_ABOUT THIS TASK_: Transcribe the records below exactly, from their first line through the line containing "none -> white brick A1:A3 level 1". Omit every line after it.

_RECORDS FOR THIS TASK_:

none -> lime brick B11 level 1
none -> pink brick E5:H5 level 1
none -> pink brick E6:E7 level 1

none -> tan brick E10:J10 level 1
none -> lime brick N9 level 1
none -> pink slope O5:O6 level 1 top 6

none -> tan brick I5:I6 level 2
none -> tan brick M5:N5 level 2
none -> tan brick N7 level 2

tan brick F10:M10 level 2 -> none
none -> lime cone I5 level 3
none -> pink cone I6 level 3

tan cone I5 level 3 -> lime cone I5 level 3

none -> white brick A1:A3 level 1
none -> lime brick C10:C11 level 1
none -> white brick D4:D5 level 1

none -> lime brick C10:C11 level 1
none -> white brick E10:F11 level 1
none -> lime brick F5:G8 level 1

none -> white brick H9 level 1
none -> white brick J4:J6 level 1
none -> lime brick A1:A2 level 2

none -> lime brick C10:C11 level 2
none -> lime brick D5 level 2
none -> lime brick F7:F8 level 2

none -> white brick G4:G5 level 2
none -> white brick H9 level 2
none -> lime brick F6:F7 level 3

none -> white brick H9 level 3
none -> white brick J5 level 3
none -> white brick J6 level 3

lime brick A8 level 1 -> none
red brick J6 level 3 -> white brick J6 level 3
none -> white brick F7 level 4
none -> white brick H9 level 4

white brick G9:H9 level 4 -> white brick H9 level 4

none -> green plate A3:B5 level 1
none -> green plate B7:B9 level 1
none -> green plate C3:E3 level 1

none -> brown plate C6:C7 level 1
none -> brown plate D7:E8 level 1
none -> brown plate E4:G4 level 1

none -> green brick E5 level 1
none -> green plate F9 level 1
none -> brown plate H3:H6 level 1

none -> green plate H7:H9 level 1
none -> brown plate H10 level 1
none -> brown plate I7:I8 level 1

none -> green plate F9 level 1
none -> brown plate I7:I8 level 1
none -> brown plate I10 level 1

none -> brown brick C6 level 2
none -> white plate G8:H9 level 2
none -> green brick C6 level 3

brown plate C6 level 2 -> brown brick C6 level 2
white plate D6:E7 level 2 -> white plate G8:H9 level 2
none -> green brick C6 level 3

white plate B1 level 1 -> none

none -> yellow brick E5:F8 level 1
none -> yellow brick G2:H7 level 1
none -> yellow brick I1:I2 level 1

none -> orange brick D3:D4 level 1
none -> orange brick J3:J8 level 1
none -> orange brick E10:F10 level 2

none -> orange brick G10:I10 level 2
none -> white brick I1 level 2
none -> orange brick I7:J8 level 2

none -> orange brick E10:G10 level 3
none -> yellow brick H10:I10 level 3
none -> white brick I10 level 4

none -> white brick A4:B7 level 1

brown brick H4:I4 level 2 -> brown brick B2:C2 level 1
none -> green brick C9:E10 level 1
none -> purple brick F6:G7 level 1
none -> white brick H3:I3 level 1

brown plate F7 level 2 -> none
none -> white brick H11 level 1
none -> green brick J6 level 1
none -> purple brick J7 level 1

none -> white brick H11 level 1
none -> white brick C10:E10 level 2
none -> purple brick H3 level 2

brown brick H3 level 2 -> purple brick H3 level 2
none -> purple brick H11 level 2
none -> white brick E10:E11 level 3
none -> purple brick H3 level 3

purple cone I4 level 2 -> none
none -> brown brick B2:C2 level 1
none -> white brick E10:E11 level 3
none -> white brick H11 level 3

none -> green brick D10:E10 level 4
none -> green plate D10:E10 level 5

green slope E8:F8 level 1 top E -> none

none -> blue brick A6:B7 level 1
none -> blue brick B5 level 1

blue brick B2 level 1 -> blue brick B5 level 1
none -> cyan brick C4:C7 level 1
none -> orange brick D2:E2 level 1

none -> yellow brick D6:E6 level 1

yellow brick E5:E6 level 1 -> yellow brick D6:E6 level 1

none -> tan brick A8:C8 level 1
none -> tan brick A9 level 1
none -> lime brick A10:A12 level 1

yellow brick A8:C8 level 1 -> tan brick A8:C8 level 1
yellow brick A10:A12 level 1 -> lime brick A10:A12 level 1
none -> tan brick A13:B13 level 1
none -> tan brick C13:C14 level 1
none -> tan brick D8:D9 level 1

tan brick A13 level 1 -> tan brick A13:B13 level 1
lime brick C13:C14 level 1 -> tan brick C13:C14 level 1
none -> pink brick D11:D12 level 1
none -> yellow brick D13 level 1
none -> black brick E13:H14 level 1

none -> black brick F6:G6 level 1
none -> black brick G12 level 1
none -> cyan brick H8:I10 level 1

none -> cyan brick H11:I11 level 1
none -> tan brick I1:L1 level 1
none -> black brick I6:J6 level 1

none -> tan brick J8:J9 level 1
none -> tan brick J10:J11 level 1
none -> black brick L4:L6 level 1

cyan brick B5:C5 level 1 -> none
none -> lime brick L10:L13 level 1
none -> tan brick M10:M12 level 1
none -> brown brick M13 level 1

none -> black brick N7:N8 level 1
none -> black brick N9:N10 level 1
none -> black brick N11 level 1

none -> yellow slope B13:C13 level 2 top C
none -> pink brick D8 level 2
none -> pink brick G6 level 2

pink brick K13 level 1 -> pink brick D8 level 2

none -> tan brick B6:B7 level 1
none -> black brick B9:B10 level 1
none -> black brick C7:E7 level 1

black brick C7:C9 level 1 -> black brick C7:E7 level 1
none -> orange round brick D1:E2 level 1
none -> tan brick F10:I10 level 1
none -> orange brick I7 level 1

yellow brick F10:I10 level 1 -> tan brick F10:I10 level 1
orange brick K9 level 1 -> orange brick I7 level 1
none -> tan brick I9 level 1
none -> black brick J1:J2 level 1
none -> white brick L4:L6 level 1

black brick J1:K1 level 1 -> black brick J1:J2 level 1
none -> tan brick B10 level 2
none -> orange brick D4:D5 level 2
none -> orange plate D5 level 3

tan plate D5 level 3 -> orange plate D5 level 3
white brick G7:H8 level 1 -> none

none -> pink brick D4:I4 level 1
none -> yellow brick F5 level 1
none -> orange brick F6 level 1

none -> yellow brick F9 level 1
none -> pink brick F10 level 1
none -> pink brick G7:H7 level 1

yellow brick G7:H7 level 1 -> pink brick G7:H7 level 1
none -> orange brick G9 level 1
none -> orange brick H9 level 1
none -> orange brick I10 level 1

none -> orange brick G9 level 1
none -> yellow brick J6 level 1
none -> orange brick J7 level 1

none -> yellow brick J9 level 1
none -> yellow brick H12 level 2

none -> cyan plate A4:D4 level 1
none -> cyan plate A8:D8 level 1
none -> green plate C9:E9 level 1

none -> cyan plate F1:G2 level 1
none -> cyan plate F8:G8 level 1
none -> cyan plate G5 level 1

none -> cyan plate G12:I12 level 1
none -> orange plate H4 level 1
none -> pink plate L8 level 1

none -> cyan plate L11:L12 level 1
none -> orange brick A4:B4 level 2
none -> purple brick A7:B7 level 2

_SOLUTION FOR THIS PROBLEM_:
none -> lime brick B11 level 1
none -> pink brick E5:H5 level 1
none -> pink brick E6:E7 level 1

none -> tan brick E10:J10 level 1
none -> lime brick N9 level 1
none -> pink slope O5:O6 level 1 top 6

none -> tan brick I5:I6 level 2
none -> tan brick M5:N5 level 2
none -> tan brick N7 level 2

tan brick F10:M10 level 2 -> none
none -> lime cone I5 level 3
none -> pink cone I6 level 3

tan cone I5 level 3 -> lime cone I5 level 3

none -> white brick A1:A3 level 1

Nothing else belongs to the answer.